▸ **Exercise goal**
Your answer should be an exact copy of the lines from the one containing "(359, 398) = (544, 414): green" through the last line of the records below, without any pictures.
[Data supplied]
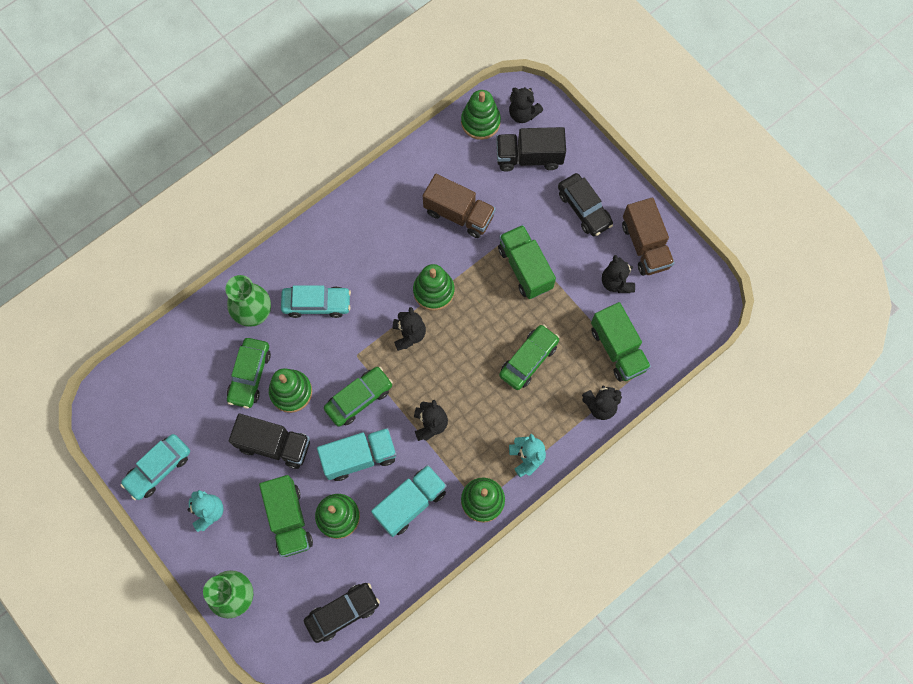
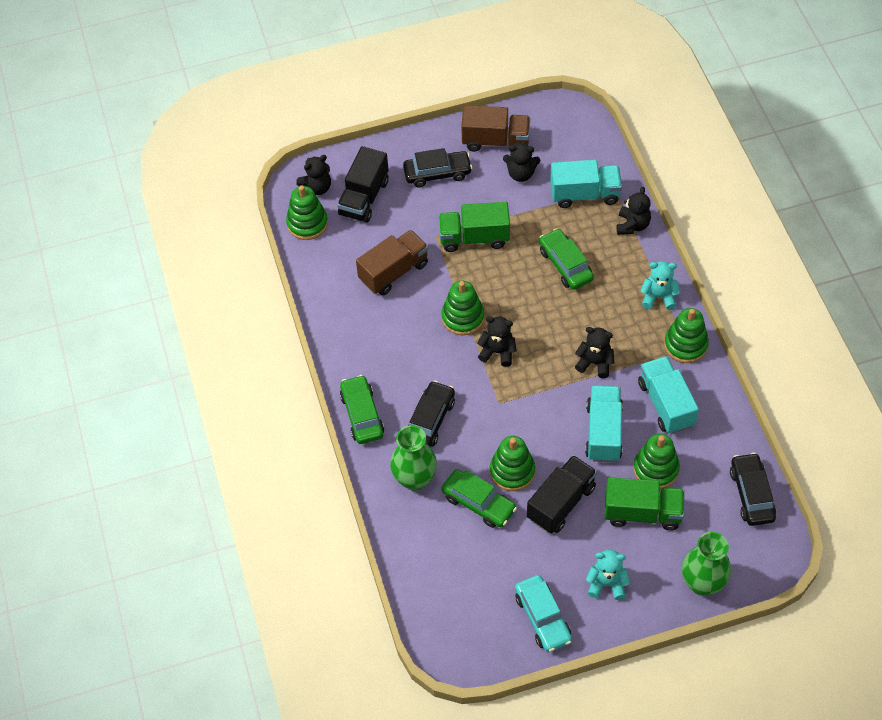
camera: 65 degrees left, 15 degrees down
(317, 304) = (430, 420): turquoise car -> black car
(359, 398) = (544, 414): green car -> green car (362, 415)
(618, 349) = (585, 194): green truck -> turquoise truck

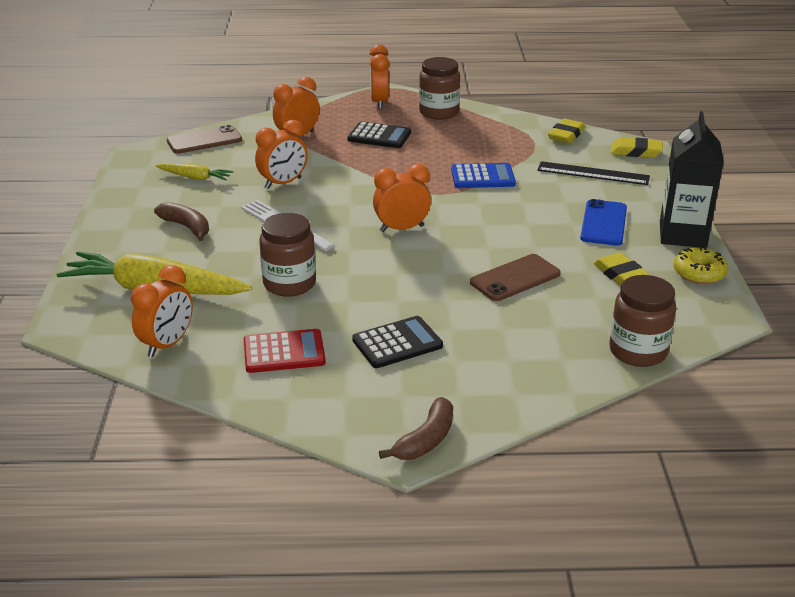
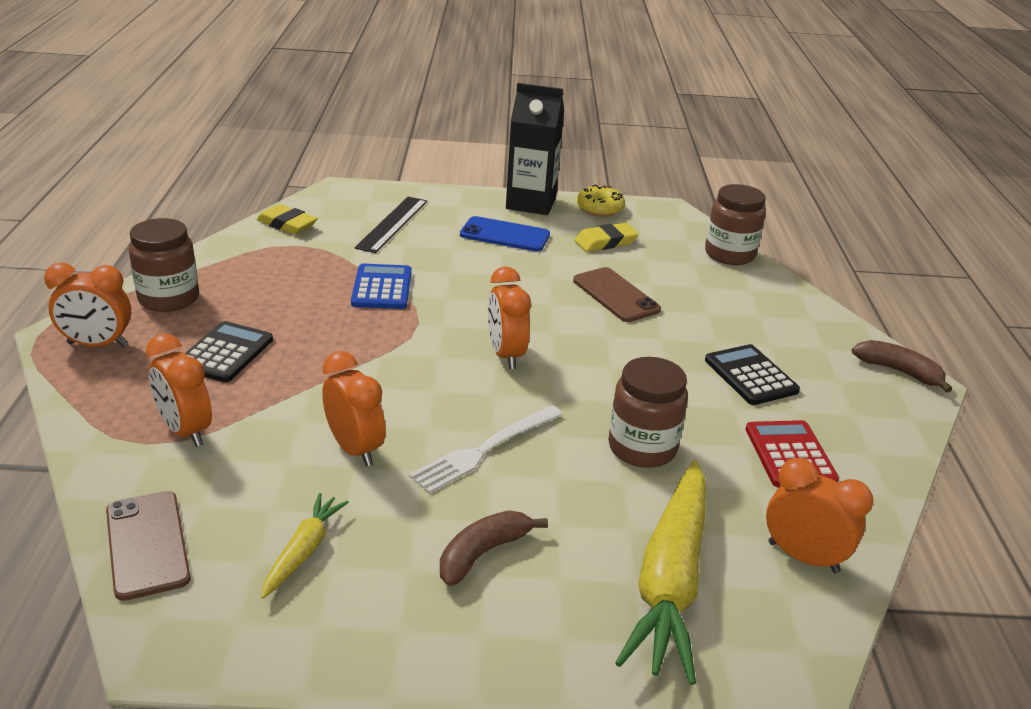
camera: 90 degrees left, 0 degrees up
(636, 152) = (348, 195): yellow eraser -> none

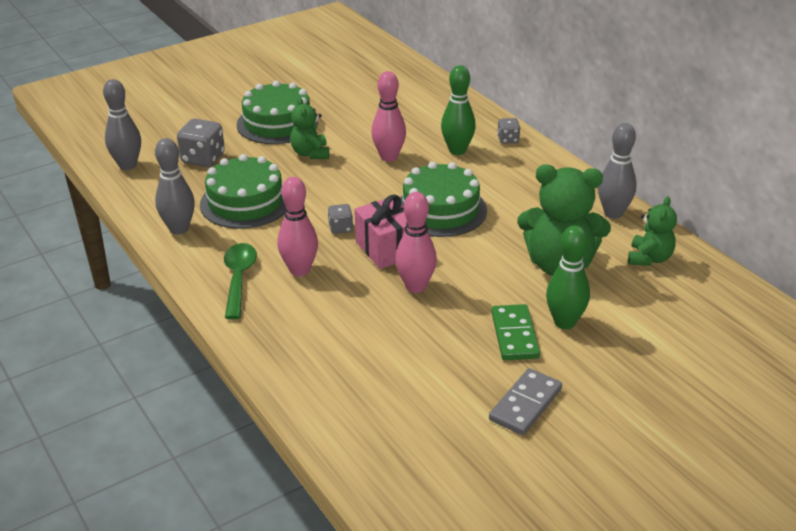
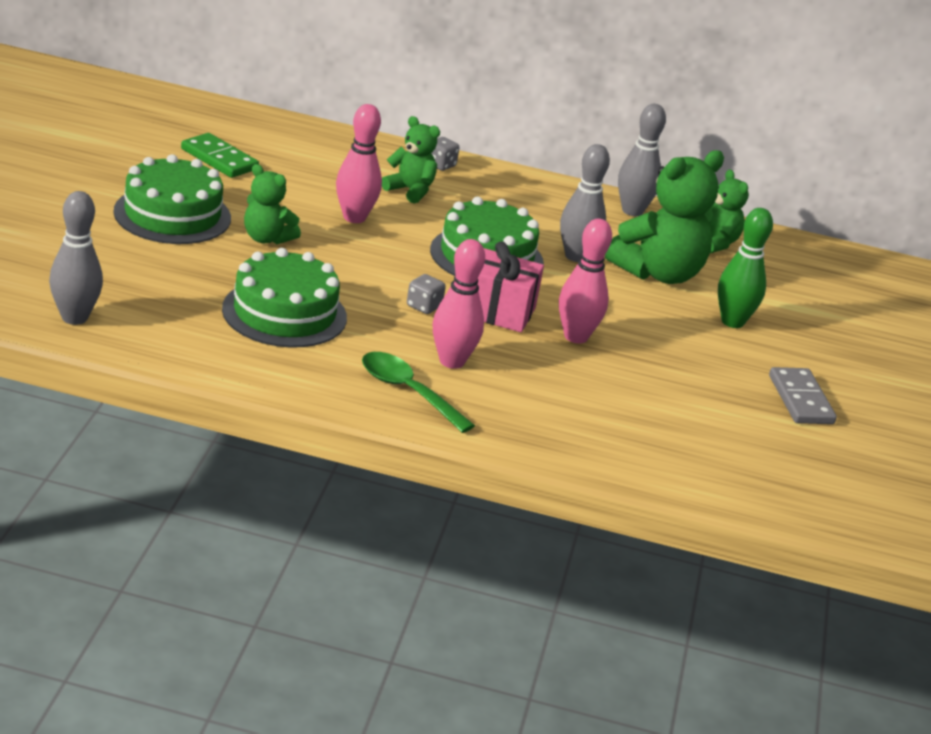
camera: 50 degrees left, 5 degrees down
(179, 229) = (261, 366): grey bowling pin -> grey bowling pin (576, 256)
(203, 159) = (154, 281): grey dice -> none
(457, 150) = (410, 191): green bowling pin -> green teddy bear
(514, 335) = (713, 347): green domino -> green domino (219, 159)

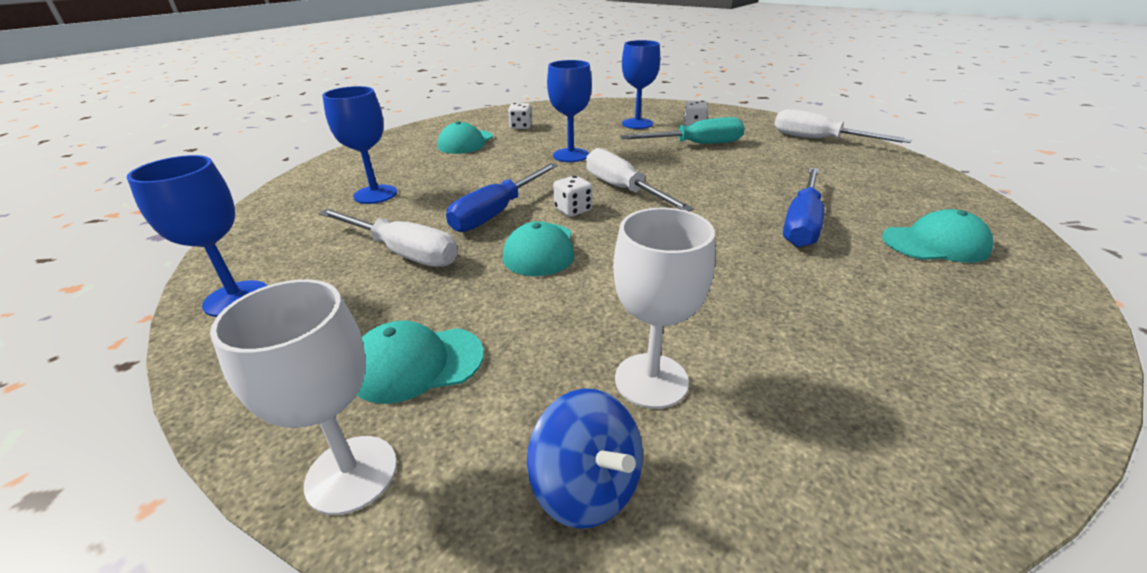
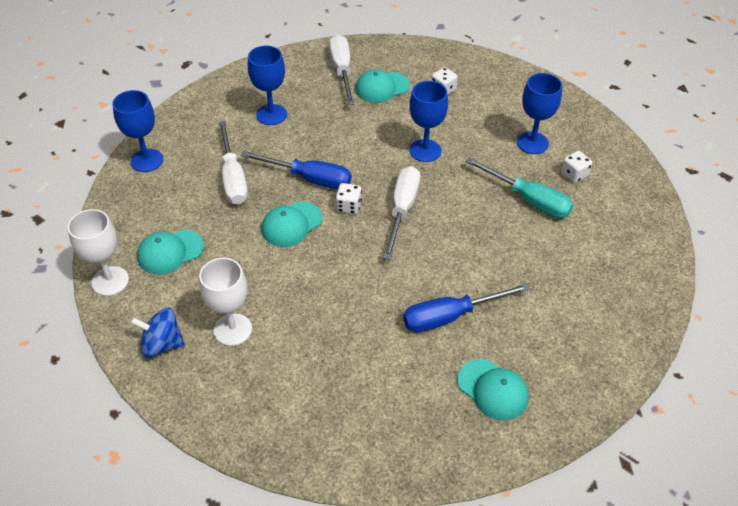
camera: 45 degrees right, 15 degrees up
(417, 364) = (170, 252): turquoise cap -> turquoise cap turned 60 degrees counterclockwise
(497, 212) = (309, 178): blue screwdriver -> blue screwdriver turned 150 degrees counterclockwise
(587, 486) = (162, 344): blue spinning top -> blue spinning top turned 90 degrees clockwise
(818, 139) = (635, 263): white screwdriver -> white screwdriver (342, 70)

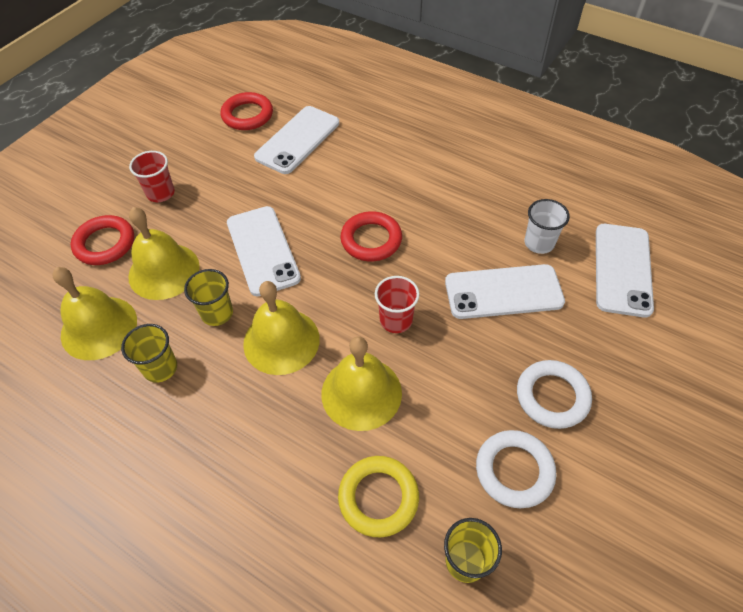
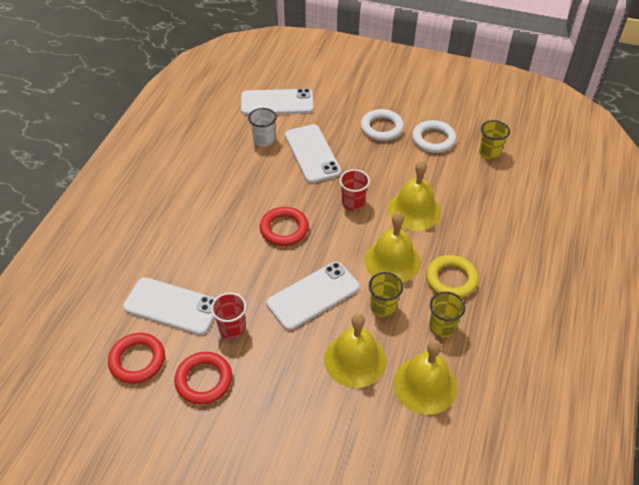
camera: 105 degrees left, 5 degrees down
(105, 243) = (339, 421): red ring -> red ring (204, 380)
(161, 193) = (265, 399): red cup -> red cup (232, 328)
(378, 497) = (475, 191): yellow ring -> yellow ring (451, 279)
[/Data supplied]
▸ **Completed exercise**
(359, 398) = (544, 414): green car -> green car (362, 415)
(618, 349) = (585, 194): green truck -> turquoise truck

camera: 90 degrees left, 0 degrees up
(636, 152) = (348, 195): yellow eraser -> none

camera: 50 degrees left, 5 degrees down
(179, 229) = (261, 366): grey bowling pin -> grey bowling pin (576, 256)
(203, 159) = (154, 281): grey dice -> none
(457, 150) = (410, 191): green bowling pin -> green teddy bear
(514, 335) = (713, 347): green domino -> green domino (219, 159)

camera: 45 degrees right, 15 degrees up
(417, 364) = (170, 252): turquoise cap -> turquoise cap turned 60 degrees counterclockwise
(497, 212) = (309, 178): blue screwdriver -> blue screwdriver turned 150 degrees counterclockwise
(587, 486) = (162, 344): blue spinning top -> blue spinning top turned 90 degrees clockwise
(818, 139) = (635, 263): white screwdriver -> white screwdriver (342, 70)

camera: 105 degrees left, 5 degrees down
(105, 243) = (339, 421): red ring -> red ring (204, 380)
(161, 193) = (265, 399): red cup -> red cup (232, 328)
(378, 497) = (475, 191): yellow ring -> yellow ring (451, 279)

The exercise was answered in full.